• What the exercise asks: Would you give again, exactly as written, the lines from the opening of the records to the line with "new: pink cap", that line included and pictures excluded?

Records drawn from a dataset:
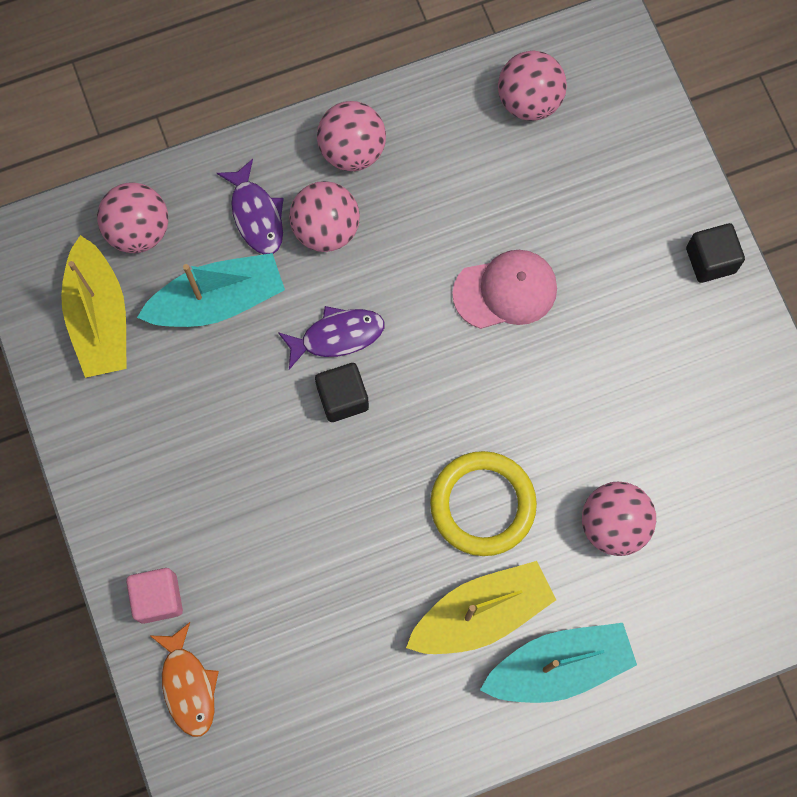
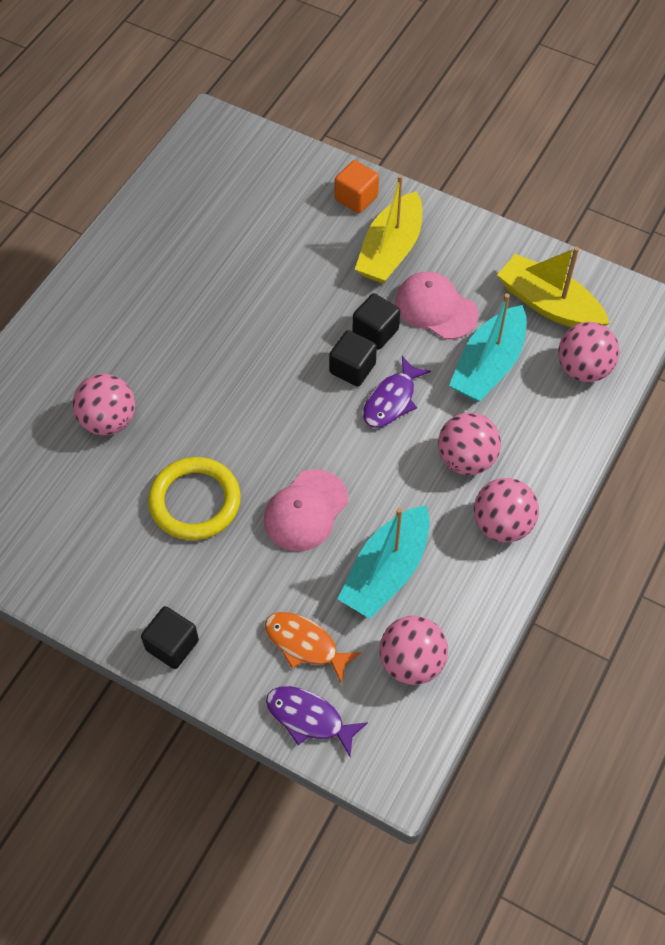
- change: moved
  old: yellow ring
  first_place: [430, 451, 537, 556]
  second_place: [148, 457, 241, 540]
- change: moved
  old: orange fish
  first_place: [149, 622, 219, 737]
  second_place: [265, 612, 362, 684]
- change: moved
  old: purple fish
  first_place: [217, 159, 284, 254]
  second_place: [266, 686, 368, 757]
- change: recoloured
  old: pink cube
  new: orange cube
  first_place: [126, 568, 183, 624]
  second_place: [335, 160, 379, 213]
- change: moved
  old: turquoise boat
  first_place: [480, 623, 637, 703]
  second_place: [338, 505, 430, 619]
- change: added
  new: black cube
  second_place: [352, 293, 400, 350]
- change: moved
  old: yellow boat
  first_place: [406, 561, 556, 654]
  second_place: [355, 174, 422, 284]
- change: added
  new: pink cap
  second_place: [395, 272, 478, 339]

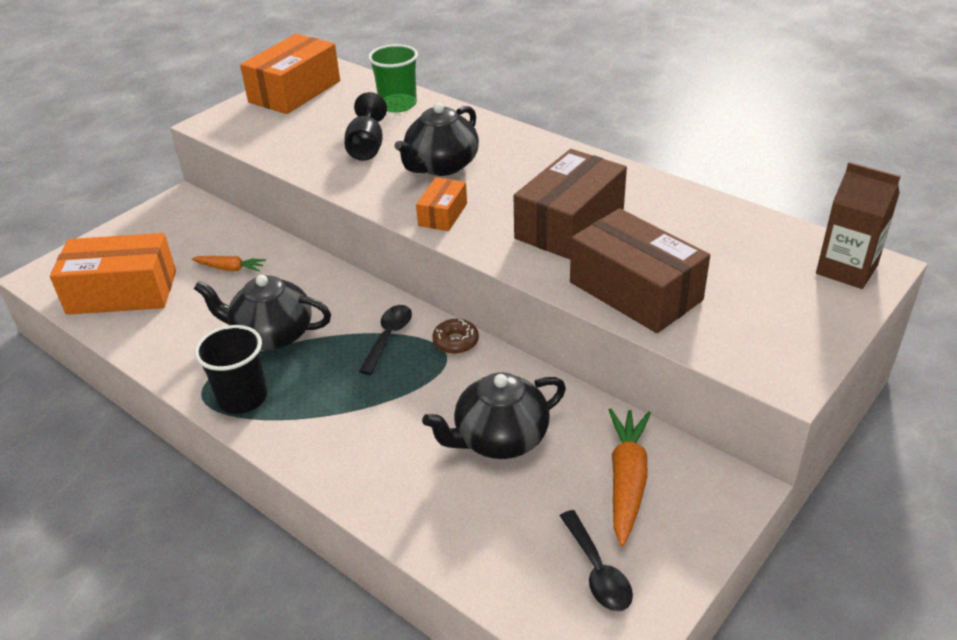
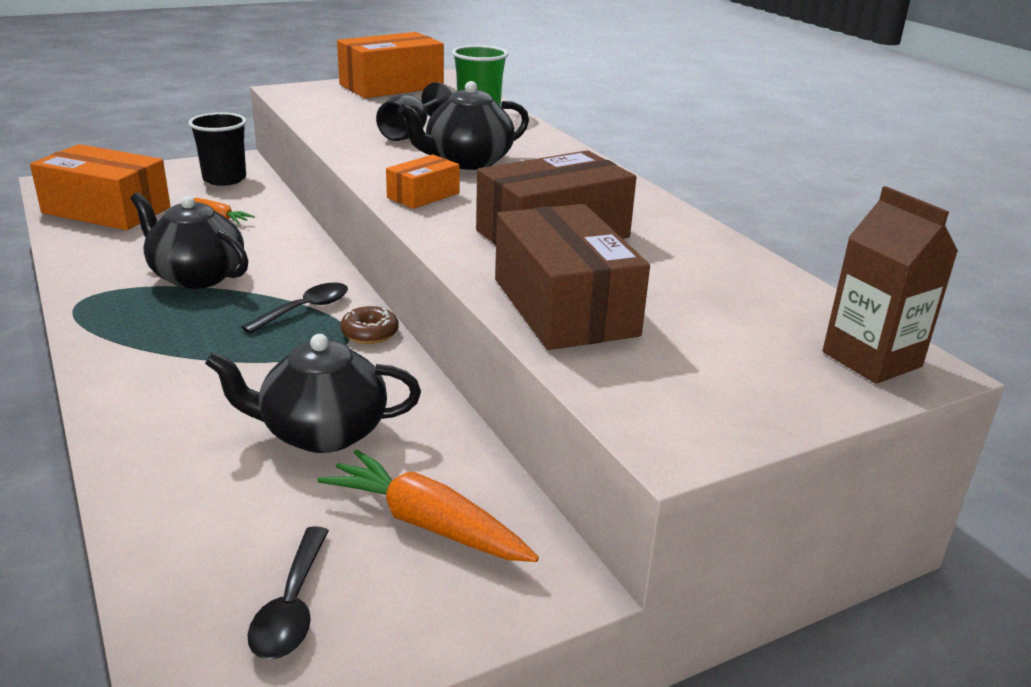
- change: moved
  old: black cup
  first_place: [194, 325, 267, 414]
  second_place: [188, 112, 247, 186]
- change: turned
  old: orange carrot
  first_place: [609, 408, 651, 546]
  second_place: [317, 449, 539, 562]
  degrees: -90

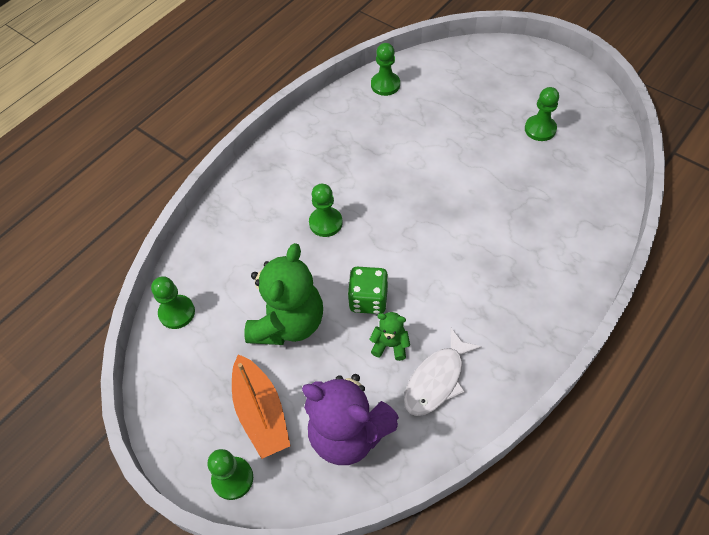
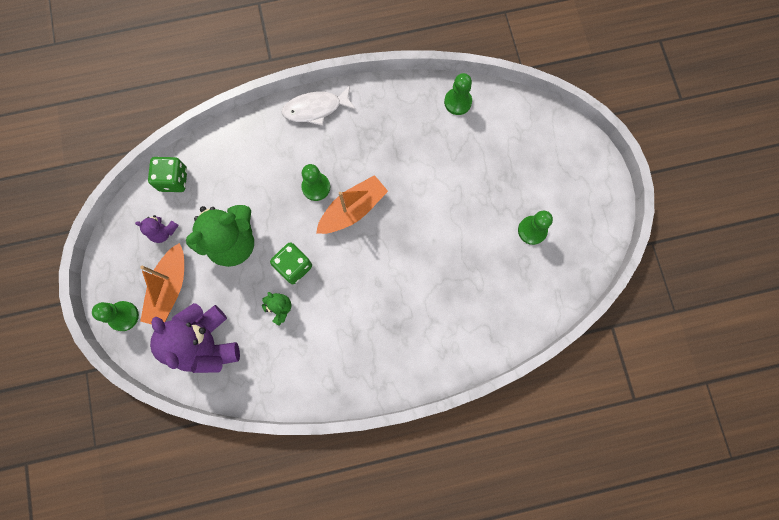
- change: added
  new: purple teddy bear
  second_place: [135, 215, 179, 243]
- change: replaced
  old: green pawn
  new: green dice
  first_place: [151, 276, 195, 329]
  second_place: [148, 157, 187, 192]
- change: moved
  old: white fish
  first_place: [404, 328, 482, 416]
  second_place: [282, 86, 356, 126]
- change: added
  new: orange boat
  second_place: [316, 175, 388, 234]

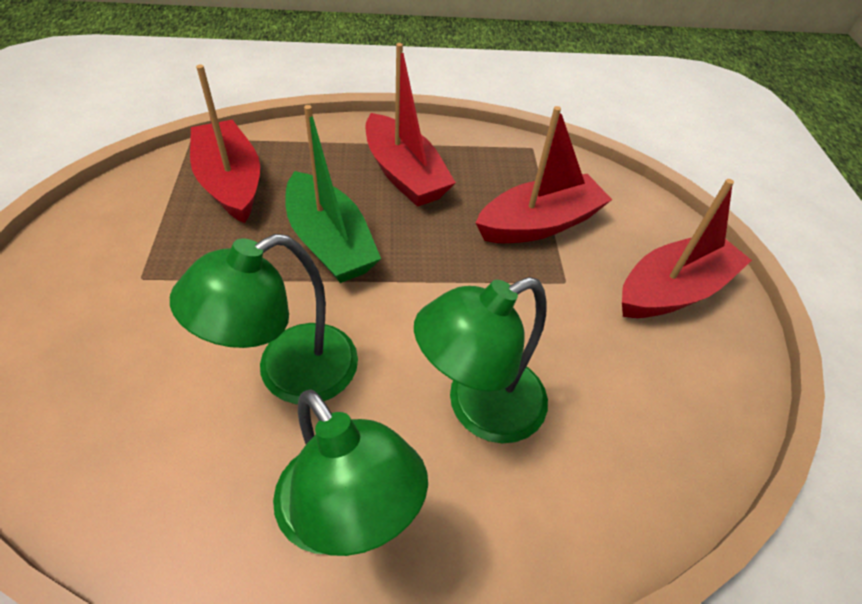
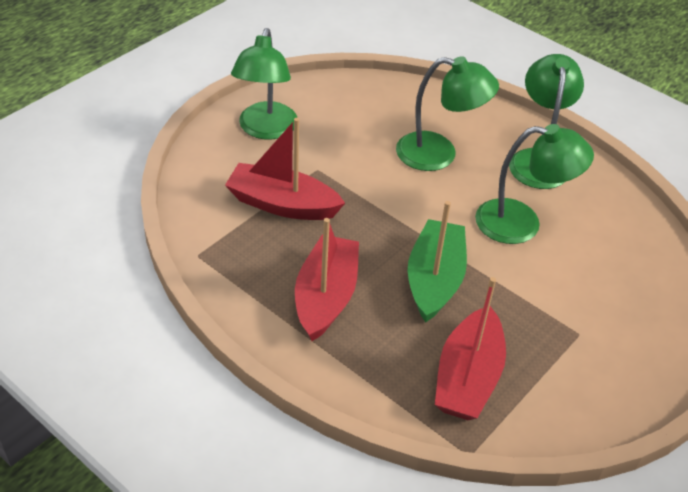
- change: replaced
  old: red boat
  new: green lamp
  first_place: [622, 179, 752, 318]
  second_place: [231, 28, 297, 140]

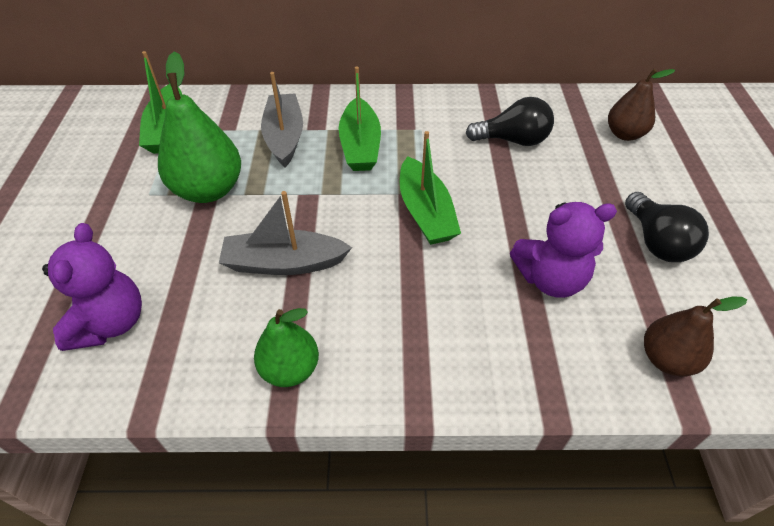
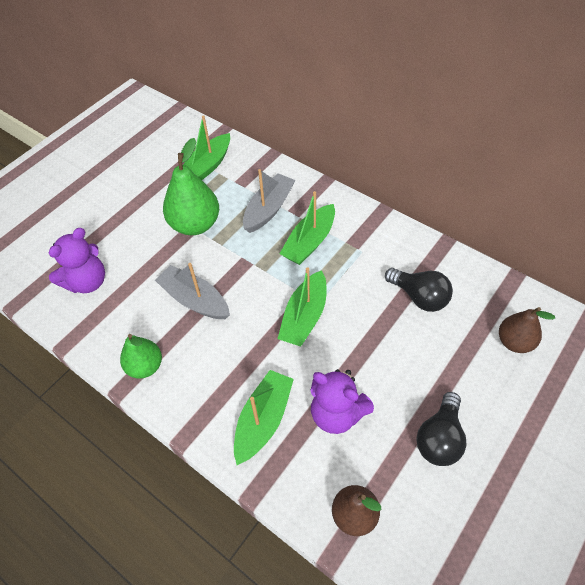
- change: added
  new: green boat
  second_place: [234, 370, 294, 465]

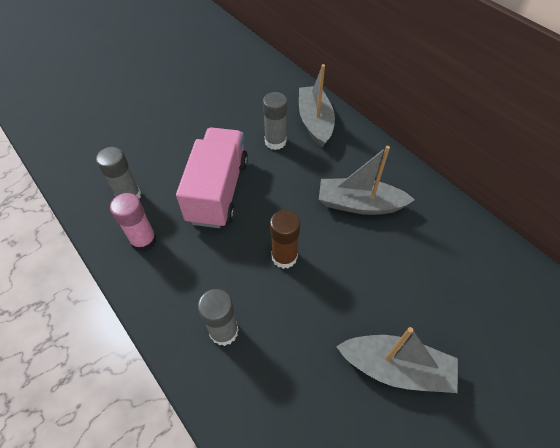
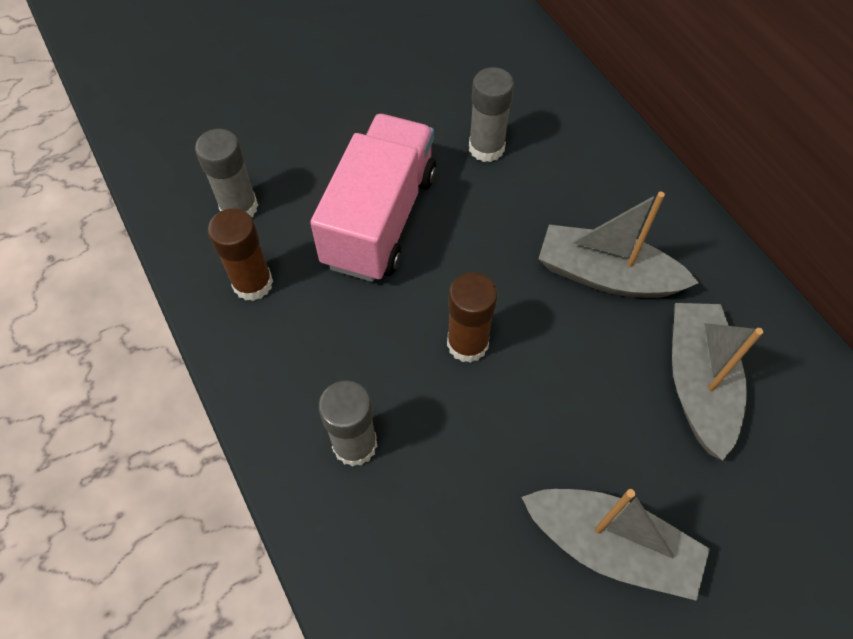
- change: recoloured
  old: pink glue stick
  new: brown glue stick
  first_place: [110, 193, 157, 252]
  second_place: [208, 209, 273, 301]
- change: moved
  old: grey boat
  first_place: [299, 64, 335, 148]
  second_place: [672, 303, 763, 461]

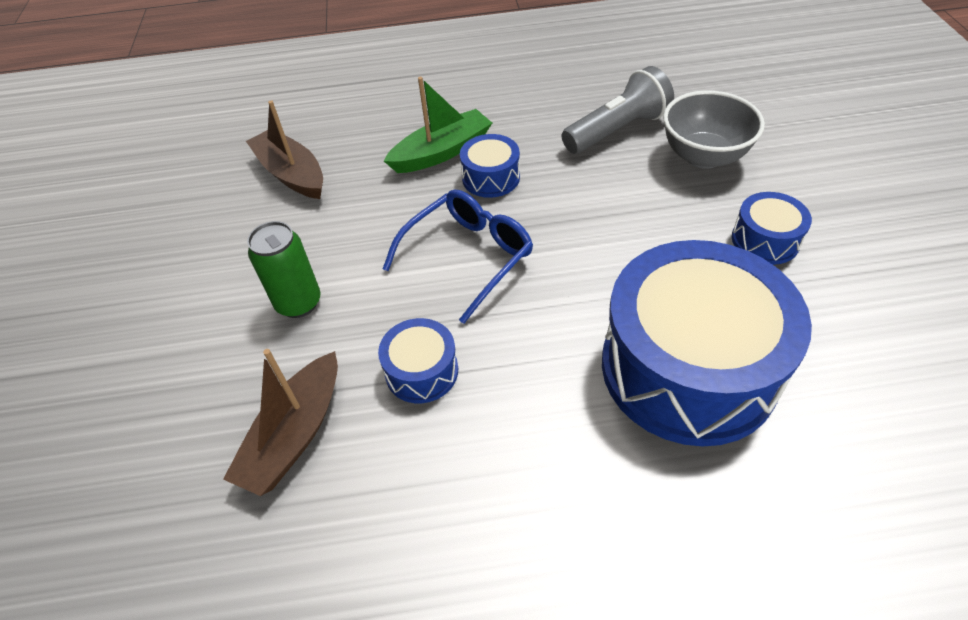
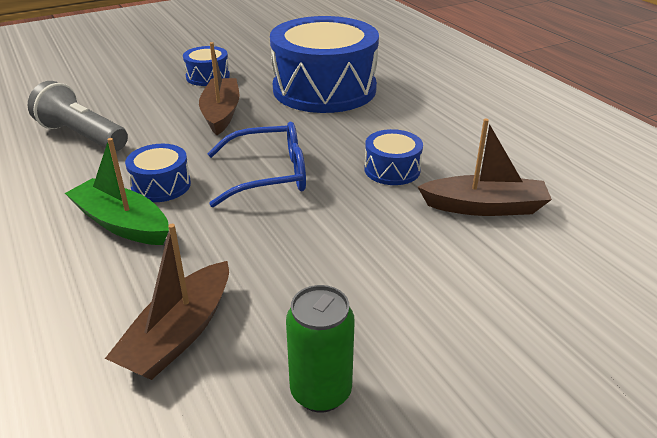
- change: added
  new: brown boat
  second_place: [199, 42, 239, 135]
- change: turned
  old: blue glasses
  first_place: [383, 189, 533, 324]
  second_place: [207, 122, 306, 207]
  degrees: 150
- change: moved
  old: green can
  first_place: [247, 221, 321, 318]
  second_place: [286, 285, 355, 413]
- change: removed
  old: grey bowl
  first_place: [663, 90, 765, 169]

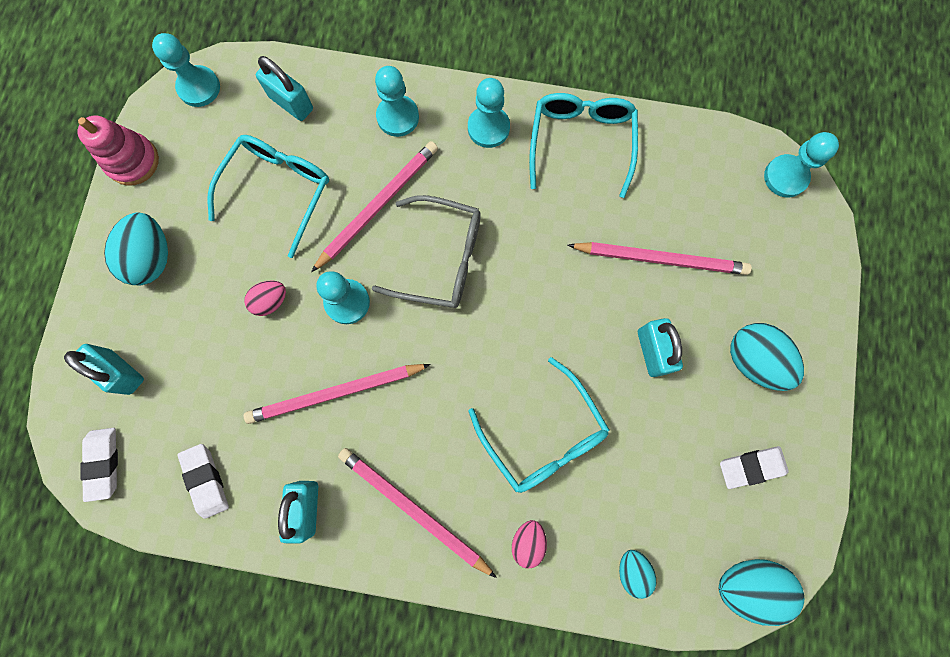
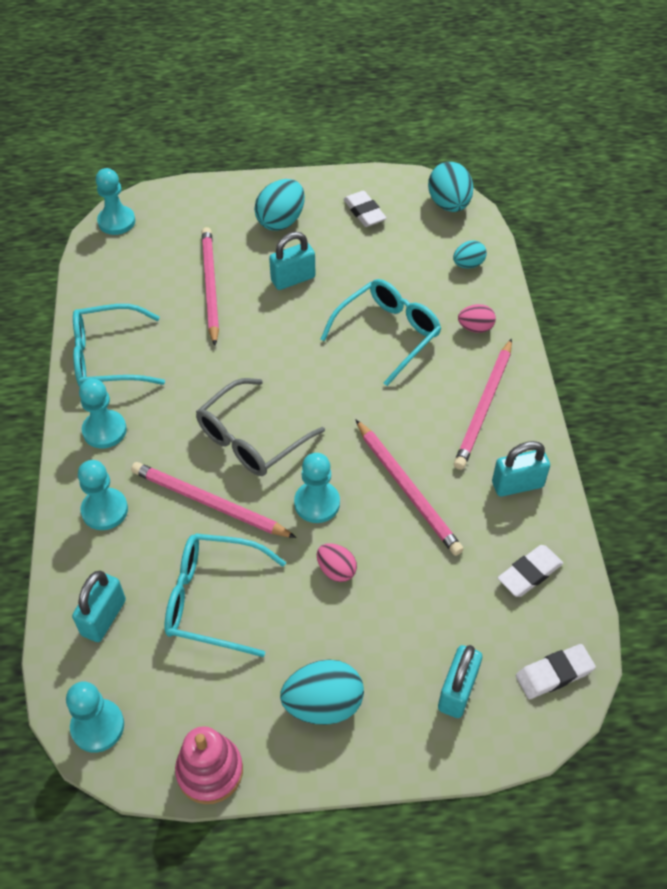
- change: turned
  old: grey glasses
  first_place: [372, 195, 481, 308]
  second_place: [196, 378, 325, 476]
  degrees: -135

• Solution for this exercise:
- change: moved
  old: yellow ring
  first_place: [430, 451, 537, 556]
  second_place: [148, 457, 241, 540]
- change: moved
  old: orange fish
  first_place: [149, 622, 219, 737]
  second_place: [265, 612, 362, 684]
- change: moved
  old: purple fish
  first_place: [217, 159, 284, 254]
  second_place: [266, 686, 368, 757]
- change: recoloured
  old: pink cube
  new: orange cube
  first_place: [126, 568, 183, 624]
  second_place: [335, 160, 379, 213]
- change: moved
  old: turquoise boat
  first_place: [480, 623, 637, 703]
  second_place: [338, 505, 430, 619]
- change: added
  new: black cube
  second_place: [352, 293, 400, 350]
- change: moved
  old: yellow boat
  first_place: [406, 561, 556, 654]
  second_place: [355, 174, 422, 284]
- change: added
  new: pink cap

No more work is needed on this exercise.